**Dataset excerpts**
________________________

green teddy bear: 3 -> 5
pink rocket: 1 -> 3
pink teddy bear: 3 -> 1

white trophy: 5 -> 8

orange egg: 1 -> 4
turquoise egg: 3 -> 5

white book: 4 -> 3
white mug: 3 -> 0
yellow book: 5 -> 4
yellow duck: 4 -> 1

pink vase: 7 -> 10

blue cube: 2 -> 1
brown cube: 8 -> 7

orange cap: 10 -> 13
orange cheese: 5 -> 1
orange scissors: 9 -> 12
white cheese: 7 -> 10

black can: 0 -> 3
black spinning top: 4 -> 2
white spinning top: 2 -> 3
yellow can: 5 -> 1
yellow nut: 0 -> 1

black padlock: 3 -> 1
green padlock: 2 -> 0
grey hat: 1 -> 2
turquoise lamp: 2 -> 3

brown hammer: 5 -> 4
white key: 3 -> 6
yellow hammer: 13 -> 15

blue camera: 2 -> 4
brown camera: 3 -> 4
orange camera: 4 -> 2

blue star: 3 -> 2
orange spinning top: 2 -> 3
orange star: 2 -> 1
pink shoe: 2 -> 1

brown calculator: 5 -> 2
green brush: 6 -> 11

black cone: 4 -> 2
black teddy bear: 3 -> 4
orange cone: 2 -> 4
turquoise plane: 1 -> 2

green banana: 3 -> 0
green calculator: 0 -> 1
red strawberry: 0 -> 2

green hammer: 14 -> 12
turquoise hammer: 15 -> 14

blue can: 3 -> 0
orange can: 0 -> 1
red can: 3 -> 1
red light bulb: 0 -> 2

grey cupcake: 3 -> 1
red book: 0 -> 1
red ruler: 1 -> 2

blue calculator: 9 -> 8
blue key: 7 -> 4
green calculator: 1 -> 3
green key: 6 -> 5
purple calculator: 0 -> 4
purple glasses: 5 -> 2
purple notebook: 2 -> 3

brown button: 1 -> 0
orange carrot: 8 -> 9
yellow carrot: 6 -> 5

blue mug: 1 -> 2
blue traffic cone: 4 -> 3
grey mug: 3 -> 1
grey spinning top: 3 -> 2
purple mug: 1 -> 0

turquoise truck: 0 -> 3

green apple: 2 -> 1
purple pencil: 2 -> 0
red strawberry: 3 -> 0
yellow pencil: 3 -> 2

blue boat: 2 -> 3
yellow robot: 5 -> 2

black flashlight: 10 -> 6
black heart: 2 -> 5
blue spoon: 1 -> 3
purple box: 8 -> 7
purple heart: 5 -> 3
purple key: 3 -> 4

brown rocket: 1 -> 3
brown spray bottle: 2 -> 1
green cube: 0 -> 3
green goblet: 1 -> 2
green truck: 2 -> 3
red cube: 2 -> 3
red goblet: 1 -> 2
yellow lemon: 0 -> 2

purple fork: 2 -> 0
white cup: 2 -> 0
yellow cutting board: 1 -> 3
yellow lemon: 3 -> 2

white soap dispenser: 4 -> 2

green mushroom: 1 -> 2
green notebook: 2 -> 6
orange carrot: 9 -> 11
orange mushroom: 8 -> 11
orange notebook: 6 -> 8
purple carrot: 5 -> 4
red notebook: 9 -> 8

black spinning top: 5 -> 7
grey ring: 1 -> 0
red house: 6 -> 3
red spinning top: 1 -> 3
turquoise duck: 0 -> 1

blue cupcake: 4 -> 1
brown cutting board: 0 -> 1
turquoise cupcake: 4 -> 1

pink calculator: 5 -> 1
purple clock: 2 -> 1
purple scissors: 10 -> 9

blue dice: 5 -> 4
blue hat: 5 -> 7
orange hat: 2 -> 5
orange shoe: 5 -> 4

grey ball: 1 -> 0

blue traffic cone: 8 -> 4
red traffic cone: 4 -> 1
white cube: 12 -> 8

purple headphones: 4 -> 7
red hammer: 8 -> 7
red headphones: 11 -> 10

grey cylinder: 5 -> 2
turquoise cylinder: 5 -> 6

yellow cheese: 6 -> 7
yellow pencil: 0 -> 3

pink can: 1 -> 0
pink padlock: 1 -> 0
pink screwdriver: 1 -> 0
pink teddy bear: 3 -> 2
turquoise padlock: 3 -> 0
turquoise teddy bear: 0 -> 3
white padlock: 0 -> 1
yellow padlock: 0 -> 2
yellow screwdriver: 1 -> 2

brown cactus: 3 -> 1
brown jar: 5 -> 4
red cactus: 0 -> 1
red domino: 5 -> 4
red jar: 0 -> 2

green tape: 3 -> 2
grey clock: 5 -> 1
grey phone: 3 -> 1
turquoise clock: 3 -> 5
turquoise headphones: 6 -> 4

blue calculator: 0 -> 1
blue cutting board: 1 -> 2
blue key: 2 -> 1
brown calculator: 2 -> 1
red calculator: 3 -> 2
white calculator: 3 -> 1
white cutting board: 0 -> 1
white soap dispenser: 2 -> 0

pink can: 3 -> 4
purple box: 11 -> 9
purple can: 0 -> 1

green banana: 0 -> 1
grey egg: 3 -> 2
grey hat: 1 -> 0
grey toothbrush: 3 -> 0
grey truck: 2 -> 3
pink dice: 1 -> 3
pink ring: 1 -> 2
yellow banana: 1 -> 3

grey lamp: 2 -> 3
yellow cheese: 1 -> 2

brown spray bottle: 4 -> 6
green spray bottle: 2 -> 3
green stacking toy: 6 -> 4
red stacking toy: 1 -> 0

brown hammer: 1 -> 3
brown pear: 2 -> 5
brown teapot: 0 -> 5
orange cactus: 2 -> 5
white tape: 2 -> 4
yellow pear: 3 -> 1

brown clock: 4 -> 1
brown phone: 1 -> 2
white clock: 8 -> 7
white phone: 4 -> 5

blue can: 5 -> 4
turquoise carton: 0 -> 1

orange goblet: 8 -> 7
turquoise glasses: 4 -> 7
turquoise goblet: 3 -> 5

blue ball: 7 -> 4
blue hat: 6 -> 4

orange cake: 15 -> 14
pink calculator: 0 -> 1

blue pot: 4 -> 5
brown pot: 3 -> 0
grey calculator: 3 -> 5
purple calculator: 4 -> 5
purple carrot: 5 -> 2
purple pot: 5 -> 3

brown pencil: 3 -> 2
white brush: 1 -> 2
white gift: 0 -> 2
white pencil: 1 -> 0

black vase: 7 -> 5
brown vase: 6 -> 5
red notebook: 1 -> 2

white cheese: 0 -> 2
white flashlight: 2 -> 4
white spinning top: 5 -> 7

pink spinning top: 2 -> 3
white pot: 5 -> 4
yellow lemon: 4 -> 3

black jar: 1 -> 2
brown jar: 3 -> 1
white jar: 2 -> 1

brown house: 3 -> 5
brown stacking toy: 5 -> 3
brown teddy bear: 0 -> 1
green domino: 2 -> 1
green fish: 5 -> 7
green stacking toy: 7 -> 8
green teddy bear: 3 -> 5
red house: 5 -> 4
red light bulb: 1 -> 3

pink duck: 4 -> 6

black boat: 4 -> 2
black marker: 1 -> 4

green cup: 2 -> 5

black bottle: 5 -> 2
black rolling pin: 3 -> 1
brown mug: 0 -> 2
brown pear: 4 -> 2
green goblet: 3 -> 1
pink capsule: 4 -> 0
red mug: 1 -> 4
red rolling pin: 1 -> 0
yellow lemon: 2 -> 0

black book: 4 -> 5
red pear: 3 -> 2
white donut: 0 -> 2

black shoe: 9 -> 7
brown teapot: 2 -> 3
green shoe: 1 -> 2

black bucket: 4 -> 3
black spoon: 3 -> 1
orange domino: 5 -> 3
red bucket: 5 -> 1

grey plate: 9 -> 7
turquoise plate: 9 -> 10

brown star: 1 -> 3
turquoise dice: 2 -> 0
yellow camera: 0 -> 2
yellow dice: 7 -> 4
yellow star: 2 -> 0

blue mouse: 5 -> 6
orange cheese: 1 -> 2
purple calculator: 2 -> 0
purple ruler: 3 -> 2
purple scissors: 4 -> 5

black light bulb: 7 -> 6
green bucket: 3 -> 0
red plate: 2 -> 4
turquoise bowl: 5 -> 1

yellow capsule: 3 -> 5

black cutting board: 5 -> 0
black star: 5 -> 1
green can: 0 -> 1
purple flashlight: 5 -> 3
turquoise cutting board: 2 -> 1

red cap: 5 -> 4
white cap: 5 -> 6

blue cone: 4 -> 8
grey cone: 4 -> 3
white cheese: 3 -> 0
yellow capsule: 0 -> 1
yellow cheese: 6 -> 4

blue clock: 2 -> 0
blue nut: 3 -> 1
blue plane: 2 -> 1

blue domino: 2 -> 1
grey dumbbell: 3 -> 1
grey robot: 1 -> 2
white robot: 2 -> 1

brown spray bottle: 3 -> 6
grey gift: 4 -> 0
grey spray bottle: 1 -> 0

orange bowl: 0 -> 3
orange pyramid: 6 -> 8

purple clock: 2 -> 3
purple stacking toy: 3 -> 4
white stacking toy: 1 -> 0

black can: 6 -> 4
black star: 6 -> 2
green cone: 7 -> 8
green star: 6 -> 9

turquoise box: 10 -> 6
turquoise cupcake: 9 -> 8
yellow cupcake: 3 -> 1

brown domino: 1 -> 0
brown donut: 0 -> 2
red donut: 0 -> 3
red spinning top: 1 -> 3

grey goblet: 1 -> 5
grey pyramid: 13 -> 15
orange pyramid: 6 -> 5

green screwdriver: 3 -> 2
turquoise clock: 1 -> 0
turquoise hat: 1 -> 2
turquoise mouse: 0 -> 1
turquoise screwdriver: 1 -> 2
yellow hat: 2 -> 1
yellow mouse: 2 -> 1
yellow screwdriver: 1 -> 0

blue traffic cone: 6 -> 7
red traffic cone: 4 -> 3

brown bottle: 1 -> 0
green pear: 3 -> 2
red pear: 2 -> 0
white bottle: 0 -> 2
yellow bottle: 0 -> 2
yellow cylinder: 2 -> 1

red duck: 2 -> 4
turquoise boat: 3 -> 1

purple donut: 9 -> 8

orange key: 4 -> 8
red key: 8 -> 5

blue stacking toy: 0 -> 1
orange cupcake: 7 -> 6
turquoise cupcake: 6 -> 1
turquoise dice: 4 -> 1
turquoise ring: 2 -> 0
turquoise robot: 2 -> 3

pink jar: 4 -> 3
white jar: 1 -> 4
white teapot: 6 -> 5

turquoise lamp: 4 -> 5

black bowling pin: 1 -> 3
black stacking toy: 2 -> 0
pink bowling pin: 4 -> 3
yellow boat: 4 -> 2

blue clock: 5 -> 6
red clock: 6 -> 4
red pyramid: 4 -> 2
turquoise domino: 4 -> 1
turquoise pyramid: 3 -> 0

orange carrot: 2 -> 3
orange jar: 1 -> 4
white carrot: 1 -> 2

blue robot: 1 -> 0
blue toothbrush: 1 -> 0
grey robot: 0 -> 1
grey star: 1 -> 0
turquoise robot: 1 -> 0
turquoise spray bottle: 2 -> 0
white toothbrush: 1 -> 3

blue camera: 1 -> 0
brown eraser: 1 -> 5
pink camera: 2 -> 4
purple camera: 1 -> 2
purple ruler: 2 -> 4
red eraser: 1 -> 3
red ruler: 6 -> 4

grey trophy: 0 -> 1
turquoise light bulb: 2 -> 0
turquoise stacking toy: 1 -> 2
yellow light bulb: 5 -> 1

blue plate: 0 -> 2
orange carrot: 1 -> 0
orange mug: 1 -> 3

________________________

**Task requirements**
Would you output, unchanged, each line from the start of the records to the line that holds "orange spinning top: 2 -> 3", both included and nothing else?

**Answer box**
green teddy bear: 3 -> 5
pink rocket: 1 -> 3
pink teddy bear: 3 -> 1

white trophy: 5 -> 8

orange egg: 1 -> 4
turquoise egg: 3 -> 5

white book: 4 -> 3
white mug: 3 -> 0
yellow book: 5 -> 4
yellow duck: 4 -> 1

pink vase: 7 -> 10

blue cube: 2 -> 1
brown cube: 8 -> 7

orange cap: 10 -> 13
orange cheese: 5 -> 1
orange scissors: 9 -> 12
white cheese: 7 -> 10

black can: 0 -> 3
black spinning top: 4 -> 2
white spinning top: 2 -> 3
yellow can: 5 -> 1
yellow nut: 0 -> 1

black padlock: 3 -> 1
green padlock: 2 -> 0
grey hat: 1 -> 2
turquoise lamp: 2 -> 3

brown hammer: 5 -> 4
white key: 3 -> 6
yellow hammer: 13 -> 15

blue camera: 2 -> 4
brown camera: 3 -> 4
orange camera: 4 -> 2

blue star: 3 -> 2
orange spinning top: 2 -> 3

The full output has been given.